Problem statement: Pull out every line in the items below that contains the word "particular". Letter case counts.

Element lookup items
** Start **
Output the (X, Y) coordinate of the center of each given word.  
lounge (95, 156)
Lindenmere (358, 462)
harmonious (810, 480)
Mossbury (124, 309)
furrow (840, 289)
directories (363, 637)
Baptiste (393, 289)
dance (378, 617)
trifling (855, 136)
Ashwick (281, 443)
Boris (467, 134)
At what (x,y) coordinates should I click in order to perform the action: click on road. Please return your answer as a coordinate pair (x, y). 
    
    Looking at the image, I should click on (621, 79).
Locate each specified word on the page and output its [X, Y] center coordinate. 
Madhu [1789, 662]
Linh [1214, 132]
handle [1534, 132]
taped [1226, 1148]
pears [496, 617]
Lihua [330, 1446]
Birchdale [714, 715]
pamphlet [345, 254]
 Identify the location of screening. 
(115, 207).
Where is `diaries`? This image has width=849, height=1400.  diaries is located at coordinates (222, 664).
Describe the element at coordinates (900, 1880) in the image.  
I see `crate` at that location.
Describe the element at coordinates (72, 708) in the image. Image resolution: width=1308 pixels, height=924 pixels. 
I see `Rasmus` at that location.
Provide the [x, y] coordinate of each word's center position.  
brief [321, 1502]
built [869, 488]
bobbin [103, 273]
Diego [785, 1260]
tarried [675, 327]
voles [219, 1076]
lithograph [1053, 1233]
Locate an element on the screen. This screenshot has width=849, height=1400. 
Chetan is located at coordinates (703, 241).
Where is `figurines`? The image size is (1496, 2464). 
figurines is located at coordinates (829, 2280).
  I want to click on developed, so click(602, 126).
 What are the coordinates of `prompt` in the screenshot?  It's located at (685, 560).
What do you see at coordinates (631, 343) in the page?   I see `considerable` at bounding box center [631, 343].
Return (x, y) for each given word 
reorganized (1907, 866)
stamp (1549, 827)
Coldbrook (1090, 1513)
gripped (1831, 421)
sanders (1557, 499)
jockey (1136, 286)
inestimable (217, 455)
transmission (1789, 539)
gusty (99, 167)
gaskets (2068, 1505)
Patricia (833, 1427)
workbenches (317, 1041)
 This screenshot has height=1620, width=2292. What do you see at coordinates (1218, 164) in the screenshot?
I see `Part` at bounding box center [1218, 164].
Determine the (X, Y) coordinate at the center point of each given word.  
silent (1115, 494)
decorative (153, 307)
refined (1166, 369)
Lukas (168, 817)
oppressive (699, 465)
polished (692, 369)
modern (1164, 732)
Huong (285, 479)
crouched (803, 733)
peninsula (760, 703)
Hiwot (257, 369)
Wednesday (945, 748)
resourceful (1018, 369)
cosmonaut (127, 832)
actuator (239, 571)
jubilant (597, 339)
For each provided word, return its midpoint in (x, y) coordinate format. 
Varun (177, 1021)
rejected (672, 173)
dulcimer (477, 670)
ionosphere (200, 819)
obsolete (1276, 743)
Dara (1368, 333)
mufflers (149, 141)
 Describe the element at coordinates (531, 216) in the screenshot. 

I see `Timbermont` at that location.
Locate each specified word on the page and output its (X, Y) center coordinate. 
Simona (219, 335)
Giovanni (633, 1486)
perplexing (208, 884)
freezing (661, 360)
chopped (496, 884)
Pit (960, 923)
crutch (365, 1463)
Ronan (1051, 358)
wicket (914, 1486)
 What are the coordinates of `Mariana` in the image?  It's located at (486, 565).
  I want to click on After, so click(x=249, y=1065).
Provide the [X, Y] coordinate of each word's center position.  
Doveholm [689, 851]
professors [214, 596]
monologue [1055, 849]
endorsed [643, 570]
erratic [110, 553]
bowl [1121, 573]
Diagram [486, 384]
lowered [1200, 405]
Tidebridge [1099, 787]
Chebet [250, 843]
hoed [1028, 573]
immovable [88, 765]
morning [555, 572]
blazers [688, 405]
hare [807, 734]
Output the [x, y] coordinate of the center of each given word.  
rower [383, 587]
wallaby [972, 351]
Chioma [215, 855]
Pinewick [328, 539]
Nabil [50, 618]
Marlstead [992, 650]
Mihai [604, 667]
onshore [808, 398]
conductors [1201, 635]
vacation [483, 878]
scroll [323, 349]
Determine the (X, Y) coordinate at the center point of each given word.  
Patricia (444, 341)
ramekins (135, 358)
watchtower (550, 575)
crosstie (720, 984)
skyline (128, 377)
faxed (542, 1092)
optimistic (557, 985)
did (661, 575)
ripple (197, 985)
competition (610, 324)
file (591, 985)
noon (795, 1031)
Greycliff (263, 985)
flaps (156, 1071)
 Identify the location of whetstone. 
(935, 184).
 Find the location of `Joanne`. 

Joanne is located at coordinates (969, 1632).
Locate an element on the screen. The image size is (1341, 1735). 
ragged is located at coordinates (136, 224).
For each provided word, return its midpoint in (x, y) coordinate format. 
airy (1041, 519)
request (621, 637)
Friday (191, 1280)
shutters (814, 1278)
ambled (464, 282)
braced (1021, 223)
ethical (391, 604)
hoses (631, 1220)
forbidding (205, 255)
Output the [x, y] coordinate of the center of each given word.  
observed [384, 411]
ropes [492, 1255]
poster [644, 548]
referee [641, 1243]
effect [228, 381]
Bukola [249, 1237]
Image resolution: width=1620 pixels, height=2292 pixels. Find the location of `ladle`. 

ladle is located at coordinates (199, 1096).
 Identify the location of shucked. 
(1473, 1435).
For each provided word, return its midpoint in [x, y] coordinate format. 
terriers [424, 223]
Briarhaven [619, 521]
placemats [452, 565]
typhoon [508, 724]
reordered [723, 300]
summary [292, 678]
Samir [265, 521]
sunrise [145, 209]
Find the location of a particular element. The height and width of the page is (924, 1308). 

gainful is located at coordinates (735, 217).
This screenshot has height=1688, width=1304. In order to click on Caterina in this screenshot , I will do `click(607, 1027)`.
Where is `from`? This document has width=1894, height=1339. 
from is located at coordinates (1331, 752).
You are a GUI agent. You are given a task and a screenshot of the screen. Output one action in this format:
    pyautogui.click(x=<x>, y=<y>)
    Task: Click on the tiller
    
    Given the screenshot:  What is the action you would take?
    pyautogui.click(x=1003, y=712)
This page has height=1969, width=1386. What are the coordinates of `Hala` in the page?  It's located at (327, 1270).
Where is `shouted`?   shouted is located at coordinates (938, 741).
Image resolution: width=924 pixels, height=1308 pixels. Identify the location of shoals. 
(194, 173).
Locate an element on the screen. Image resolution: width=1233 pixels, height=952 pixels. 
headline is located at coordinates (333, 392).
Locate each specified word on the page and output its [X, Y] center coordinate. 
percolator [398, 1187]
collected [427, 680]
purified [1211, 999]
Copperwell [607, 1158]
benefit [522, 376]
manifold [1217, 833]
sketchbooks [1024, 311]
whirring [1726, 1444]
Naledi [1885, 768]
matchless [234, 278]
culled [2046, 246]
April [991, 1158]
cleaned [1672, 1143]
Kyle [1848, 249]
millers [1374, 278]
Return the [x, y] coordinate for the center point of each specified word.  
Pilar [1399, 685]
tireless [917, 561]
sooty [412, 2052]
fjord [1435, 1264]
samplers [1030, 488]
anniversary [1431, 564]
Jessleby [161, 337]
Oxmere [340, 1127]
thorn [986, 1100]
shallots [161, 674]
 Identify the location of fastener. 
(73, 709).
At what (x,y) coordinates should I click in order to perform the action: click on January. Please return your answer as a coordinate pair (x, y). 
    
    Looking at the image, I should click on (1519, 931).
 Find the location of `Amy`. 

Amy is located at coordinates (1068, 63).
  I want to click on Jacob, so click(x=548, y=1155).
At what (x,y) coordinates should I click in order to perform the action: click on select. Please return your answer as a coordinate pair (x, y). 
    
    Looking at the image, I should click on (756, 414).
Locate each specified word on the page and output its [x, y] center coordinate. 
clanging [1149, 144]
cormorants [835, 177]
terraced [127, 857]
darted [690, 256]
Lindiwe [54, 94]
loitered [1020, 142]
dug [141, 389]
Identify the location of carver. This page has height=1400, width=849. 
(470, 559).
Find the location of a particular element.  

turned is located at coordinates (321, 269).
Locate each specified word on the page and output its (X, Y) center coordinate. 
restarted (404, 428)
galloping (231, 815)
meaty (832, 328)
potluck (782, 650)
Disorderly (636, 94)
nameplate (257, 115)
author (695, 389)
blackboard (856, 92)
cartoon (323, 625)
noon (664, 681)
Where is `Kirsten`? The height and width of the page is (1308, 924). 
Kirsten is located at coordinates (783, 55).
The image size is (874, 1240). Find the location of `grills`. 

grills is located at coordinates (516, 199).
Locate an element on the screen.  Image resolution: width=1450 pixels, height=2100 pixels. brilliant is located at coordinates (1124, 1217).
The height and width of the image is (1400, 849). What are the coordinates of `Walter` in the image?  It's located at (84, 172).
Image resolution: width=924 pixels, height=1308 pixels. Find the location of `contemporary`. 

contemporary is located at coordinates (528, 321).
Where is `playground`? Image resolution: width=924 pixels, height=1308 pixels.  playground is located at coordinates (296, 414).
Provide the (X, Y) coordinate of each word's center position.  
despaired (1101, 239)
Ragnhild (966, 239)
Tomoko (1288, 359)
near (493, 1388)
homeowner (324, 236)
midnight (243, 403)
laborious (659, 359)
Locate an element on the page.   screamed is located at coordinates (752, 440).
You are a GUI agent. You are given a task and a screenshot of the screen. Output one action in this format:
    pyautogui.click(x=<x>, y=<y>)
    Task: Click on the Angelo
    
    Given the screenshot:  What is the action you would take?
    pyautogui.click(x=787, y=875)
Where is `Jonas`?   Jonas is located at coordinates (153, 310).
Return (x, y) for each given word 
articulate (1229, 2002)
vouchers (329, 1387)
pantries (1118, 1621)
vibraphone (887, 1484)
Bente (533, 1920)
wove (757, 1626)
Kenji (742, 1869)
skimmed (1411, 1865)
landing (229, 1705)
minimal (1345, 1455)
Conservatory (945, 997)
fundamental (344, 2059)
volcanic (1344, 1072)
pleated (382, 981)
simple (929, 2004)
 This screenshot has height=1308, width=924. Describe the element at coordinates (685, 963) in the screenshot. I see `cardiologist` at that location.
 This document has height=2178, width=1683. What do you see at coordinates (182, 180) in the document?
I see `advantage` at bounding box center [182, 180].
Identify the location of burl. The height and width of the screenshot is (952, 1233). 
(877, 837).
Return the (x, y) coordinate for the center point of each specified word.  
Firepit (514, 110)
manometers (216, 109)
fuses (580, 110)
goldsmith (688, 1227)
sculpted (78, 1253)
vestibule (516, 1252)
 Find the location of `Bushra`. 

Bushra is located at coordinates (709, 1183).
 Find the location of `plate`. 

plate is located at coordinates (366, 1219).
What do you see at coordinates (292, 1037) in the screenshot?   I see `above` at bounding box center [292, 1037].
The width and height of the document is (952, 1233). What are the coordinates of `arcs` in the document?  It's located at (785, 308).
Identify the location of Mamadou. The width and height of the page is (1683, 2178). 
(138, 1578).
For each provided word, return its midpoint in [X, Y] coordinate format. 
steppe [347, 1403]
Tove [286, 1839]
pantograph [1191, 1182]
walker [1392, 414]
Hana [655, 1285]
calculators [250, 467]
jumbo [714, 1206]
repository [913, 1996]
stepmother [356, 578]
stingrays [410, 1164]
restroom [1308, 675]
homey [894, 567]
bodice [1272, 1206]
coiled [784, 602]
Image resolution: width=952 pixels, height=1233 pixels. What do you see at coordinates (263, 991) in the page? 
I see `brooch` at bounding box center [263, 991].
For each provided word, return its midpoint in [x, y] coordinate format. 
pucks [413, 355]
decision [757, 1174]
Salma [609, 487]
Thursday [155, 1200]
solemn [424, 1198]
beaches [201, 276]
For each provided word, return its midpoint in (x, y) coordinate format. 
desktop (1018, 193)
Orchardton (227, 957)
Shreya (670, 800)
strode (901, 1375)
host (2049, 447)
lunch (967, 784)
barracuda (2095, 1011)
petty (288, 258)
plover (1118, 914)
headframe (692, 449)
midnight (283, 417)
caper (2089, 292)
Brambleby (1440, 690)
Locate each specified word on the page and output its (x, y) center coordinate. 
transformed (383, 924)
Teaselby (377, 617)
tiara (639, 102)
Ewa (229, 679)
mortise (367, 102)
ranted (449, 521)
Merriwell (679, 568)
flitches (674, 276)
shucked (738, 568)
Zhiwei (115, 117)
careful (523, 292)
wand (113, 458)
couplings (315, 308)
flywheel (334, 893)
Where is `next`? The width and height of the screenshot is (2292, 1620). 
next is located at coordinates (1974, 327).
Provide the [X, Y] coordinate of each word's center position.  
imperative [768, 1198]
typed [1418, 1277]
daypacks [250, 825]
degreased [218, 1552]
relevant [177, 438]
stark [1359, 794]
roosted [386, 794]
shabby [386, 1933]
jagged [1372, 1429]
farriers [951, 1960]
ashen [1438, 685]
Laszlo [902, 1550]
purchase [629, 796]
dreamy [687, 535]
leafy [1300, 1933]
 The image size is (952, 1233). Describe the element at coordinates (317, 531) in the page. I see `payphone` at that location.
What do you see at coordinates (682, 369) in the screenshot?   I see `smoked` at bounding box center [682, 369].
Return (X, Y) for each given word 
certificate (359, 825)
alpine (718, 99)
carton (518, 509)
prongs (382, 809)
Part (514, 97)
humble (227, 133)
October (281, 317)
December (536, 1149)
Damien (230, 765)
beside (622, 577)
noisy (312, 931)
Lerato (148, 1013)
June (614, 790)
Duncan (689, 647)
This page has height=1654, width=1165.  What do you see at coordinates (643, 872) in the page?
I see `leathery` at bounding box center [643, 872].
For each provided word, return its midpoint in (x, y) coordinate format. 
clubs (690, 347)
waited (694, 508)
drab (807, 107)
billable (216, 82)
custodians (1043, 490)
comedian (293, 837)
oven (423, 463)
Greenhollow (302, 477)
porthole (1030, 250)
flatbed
** End **
Written response:
Find the location of a particular element. The height and width of the page is (924, 1308). 
Find the location of a particular element.  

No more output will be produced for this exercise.